START DATA FOR REVIEW
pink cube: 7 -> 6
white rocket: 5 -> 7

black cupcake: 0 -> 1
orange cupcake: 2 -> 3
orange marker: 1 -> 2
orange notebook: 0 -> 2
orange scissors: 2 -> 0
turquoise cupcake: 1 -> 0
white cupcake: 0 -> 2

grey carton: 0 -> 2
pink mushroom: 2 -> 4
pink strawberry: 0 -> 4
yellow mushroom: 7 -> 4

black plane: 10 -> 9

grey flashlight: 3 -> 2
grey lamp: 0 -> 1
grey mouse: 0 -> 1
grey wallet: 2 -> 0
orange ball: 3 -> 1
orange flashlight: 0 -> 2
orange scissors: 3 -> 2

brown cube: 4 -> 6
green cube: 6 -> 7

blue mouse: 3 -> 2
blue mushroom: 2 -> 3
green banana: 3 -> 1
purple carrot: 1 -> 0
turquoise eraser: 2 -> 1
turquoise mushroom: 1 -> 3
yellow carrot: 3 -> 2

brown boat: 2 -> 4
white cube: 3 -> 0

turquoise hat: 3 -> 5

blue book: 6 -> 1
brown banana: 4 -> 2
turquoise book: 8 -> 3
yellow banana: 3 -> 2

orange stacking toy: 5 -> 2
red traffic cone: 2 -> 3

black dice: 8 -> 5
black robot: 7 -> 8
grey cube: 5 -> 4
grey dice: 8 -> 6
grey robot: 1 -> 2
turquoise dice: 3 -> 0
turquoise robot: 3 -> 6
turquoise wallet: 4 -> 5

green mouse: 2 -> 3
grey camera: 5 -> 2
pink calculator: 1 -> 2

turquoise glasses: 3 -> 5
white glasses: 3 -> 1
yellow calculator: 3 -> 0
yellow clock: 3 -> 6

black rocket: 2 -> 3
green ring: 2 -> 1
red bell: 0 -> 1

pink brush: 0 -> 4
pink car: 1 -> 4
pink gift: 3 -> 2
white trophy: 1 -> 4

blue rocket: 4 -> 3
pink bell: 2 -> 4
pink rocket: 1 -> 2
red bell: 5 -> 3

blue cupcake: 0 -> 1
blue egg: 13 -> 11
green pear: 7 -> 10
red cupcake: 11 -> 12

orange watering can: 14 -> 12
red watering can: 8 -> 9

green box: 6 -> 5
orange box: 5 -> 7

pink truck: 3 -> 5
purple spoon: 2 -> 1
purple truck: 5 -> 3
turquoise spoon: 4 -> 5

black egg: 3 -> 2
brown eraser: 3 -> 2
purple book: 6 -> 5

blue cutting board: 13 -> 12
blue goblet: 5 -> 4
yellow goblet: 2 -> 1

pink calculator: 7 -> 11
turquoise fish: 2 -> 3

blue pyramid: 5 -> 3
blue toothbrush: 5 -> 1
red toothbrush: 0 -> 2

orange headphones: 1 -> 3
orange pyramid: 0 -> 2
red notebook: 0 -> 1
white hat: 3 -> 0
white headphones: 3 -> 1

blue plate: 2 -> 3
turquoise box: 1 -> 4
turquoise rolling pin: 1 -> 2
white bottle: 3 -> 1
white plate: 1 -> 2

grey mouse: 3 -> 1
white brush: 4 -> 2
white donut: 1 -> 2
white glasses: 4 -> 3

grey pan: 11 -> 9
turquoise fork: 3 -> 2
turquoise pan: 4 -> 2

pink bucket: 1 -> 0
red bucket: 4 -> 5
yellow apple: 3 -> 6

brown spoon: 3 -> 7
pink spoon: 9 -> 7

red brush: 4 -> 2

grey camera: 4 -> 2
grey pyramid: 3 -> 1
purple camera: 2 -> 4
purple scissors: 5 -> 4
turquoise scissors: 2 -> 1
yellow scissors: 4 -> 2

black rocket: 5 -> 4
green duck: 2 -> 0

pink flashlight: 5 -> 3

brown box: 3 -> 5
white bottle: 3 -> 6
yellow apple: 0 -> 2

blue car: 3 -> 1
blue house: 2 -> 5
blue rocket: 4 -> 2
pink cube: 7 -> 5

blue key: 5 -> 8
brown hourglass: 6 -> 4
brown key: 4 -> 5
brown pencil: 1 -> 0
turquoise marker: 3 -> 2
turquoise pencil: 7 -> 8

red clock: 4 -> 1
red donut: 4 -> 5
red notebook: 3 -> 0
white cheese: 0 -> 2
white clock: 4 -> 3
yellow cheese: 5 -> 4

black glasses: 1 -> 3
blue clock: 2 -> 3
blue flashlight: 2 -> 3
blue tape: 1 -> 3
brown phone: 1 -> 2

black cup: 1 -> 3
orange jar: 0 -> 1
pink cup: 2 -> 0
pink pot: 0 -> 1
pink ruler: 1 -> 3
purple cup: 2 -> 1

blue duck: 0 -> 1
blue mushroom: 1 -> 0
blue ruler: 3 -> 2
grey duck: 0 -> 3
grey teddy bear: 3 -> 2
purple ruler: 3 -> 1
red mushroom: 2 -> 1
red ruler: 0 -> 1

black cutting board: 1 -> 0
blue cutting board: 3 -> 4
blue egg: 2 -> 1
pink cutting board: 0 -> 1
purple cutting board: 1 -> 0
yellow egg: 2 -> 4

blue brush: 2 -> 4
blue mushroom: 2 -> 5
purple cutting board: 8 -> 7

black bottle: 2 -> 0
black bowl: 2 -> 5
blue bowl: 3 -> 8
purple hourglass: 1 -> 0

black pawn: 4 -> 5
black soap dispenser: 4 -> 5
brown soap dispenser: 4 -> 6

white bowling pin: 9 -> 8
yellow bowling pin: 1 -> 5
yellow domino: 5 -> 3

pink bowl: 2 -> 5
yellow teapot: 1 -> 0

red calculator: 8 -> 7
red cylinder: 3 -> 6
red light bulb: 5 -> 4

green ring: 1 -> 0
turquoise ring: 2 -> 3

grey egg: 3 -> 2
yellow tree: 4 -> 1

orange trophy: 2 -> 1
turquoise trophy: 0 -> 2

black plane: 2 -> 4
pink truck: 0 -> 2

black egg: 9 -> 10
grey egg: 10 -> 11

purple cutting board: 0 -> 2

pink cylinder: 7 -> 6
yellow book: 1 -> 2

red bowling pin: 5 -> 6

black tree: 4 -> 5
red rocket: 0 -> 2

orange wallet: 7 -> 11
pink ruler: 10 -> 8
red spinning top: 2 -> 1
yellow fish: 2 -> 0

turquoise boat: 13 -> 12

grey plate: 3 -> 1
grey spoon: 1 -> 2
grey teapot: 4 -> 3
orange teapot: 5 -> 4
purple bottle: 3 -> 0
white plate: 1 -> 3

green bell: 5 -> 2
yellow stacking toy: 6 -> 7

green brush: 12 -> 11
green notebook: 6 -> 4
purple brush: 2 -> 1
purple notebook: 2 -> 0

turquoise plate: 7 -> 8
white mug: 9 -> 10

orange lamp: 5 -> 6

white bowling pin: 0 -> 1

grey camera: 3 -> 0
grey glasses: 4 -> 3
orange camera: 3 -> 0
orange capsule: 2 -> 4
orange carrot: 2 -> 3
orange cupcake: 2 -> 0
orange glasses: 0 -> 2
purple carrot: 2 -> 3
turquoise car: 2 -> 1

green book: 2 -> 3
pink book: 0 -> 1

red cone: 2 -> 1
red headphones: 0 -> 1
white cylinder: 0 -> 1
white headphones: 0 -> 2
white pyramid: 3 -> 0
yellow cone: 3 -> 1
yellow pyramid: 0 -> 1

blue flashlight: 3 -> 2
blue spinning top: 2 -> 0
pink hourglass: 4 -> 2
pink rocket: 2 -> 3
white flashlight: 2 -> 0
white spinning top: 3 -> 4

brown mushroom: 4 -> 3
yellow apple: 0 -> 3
END DATA FOR REVIEW
> _EXERCISE PROMPT_
Reproduce exactly the lines from the beginning of the entries above up to and including the line that contains "red bell: 5 -> 3".

> _OUTPUT OF THE EXERCISE_
pink cube: 7 -> 6
white rocket: 5 -> 7

black cupcake: 0 -> 1
orange cupcake: 2 -> 3
orange marker: 1 -> 2
orange notebook: 0 -> 2
orange scissors: 2 -> 0
turquoise cupcake: 1 -> 0
white cupcake: 0 -> 2

grey carton: 0 -> 2
pink mushroom: 2 -> 4
pink strawberry: 0 -> 4
yellow mushroom: 7 -> 4

black plane: 10 -> 9

grey flashlight: 3 -> 2
grey lamp: 0 -> 1
grey mouse: 0 -> 1
grey wallet: 2 -> 0
orange ball: 3 -> 1
orange flashlight: 0 -> 2
orange scissors: 3 -> 2

brown cube: 4 -> 6
green cube: 6 -> 7

blue mouse: 3 -> 2
blue mushroom: 2 -> 3
green banana: 3 -> 1
purple carrot: 1 -> 0
turquoise eraser: 2 -> 1
turquoise mushroom: 1 -> 3
yellow carrot: 3 -> 2

brown boat: 2 -> 4
white cube: 3 -> 0

turquoise hat: 3 -> 5

blue book: 6 -> 1
brown banana: 4 -> 2
turquoise book: 8 -> 3
yellow banana: 3 -> 2

orange stacking toy: 5 -> 2
red traffic cone: 2 -> 3

black dice: 8 -> 5
black robot: 7 -> 8
grey cube: 5 -> 4
grey dice: 8 -> 6
grey robot: 1 -> 2
turquoise dice: 3 -> 0
turquoise robot: 3 -> 6
turquoise wallet: 4 -> 5

green mouse: 2 -> 3
grey camera: 5 -> 2
pink calculator: 1 -> 2

turquoise glasses: 3 -> 5
white glasses: 3 -> 1
yellow calculator: 3 -> 0
yellow clock: 3 -> 6

black rocket: 2 -> 3
green ring: 2 -> 1
red bell: 0 -> 1

pink brush: 0 -> 4
pink car: 1 -> 4
pink gift: 3 -> 2
white trophy: 1 -> 4

blue rocket: 4 -> 3
pink bell: 2 -> 4
pink rocket: 1 -> 2
red bell: 5 -> 3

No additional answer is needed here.